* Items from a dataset
"""

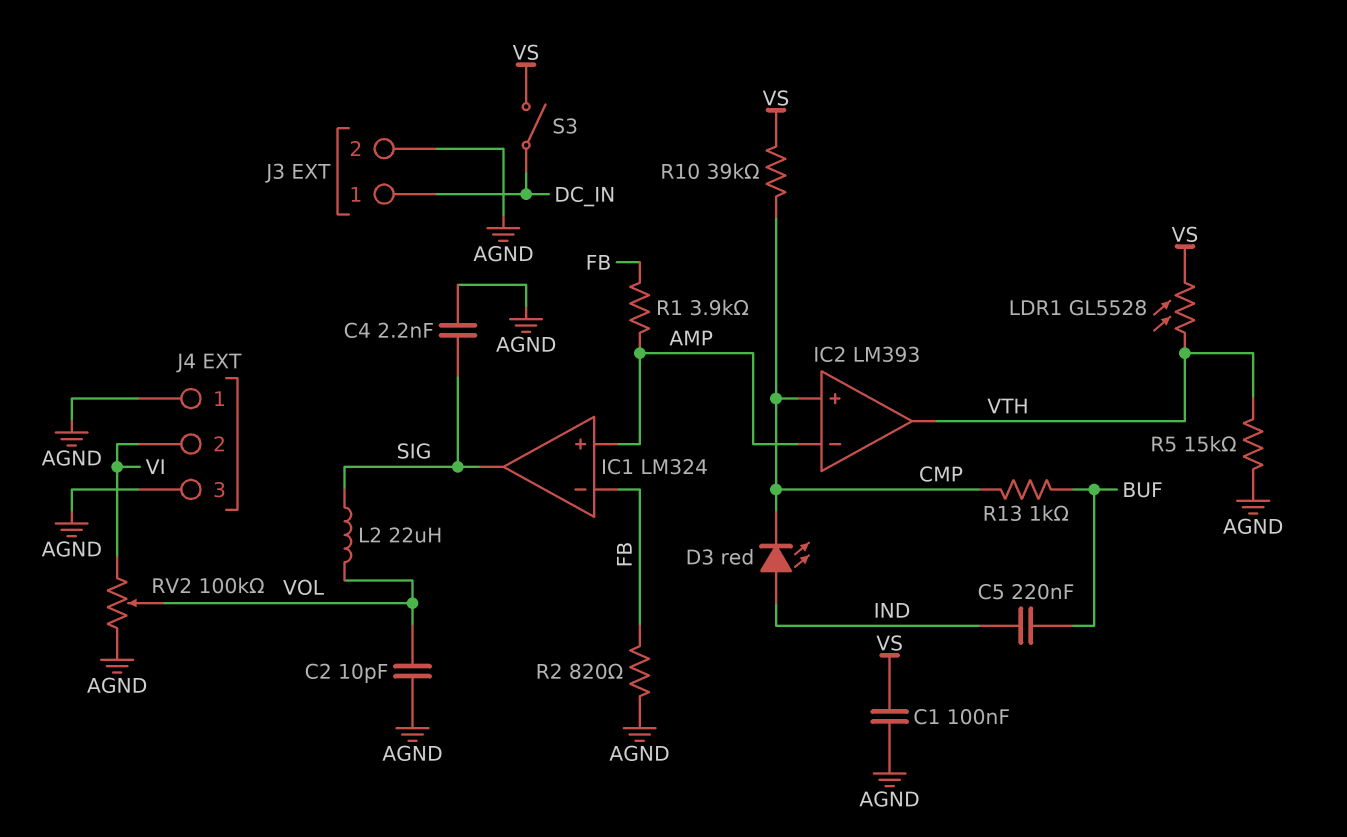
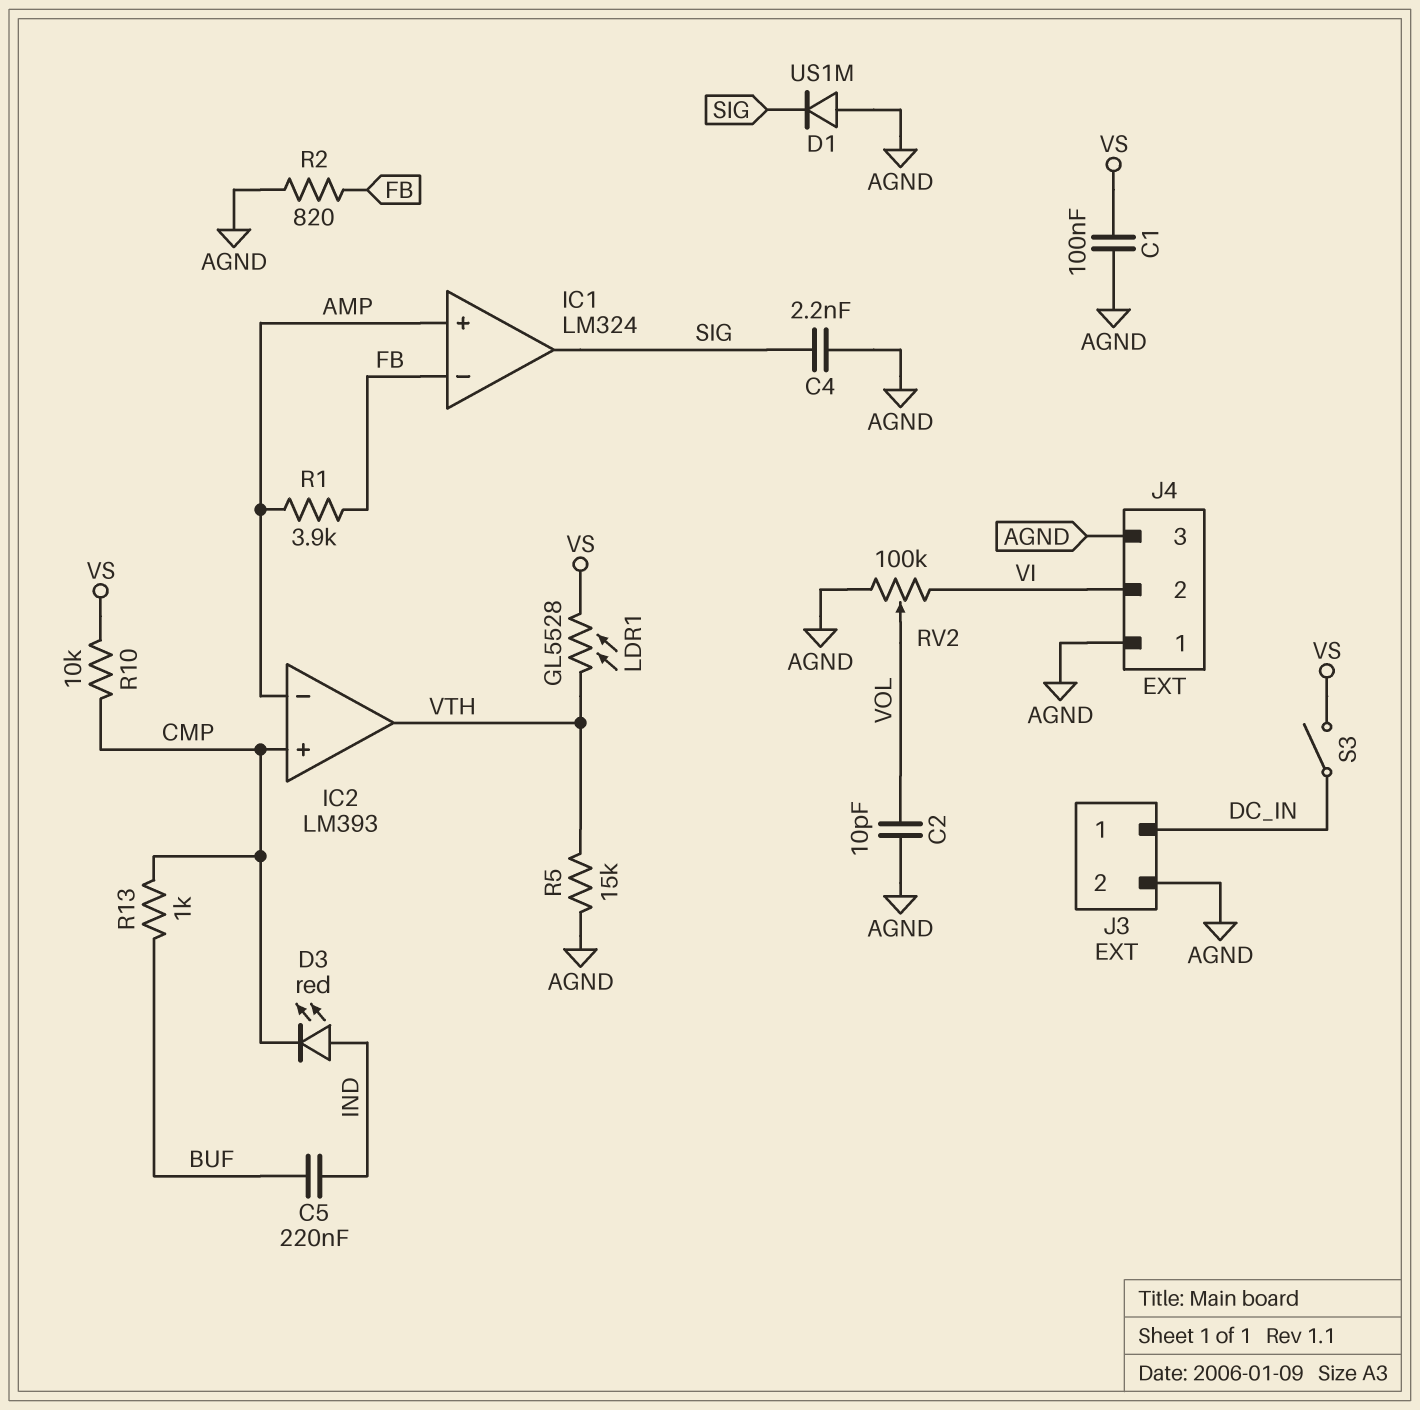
D1: none -> diode US1M (A AGND, K SIG)
L2: 22uH (SIG, VOL) -> none
R10: 39k (CMP, VS) -> 10k (CMP, VS)

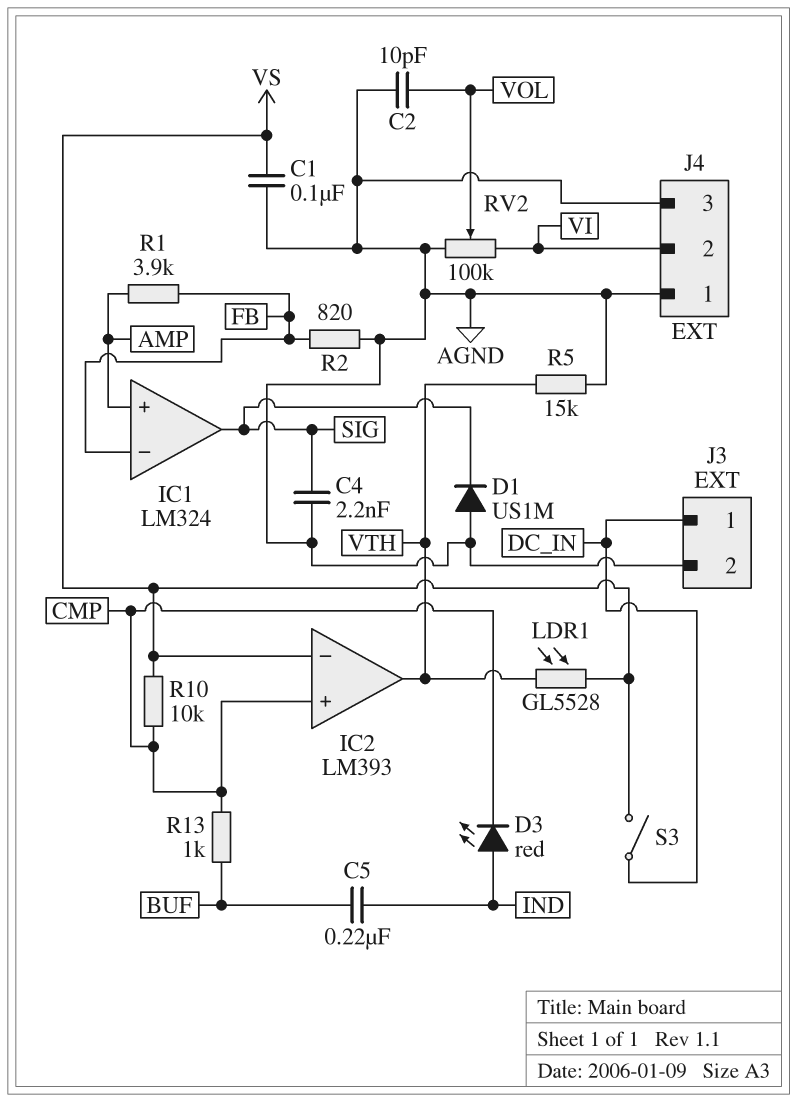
IC2 pin in-: AMP -> VS

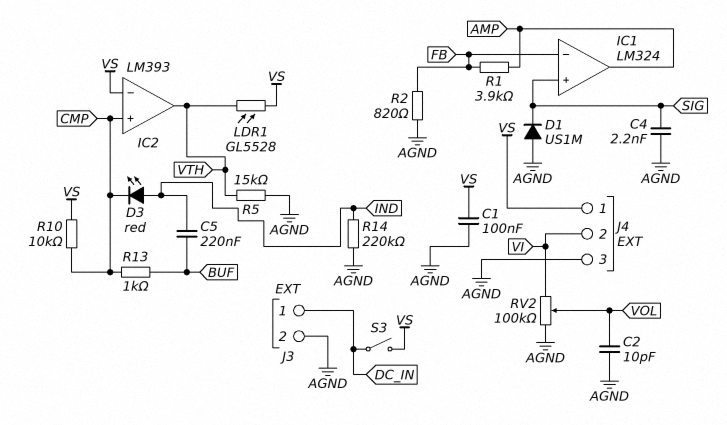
IC1 pin in+: AMP -> SIG
IC1 pin out: SIG -> AMP
J4 pin 1: AGND -> VS
R14: none -> 220k (AGND, IND)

"""

Output the entries verbatim, skipping images.

D1: none -> diode US1M (A AGND, K SIG)
L2: 22uH (SIG, VOL) -> none
R10: 39k (CMP, VS) -> 10k (CMP, VS)

IC2 pin in-: AMP -> VS

IC1 pin in+: AMP -> SIG
IC1 pin out: SIG -> AMP
J4 pin 1: AGND -> VS
R14: none -> 220k (AGND, IND)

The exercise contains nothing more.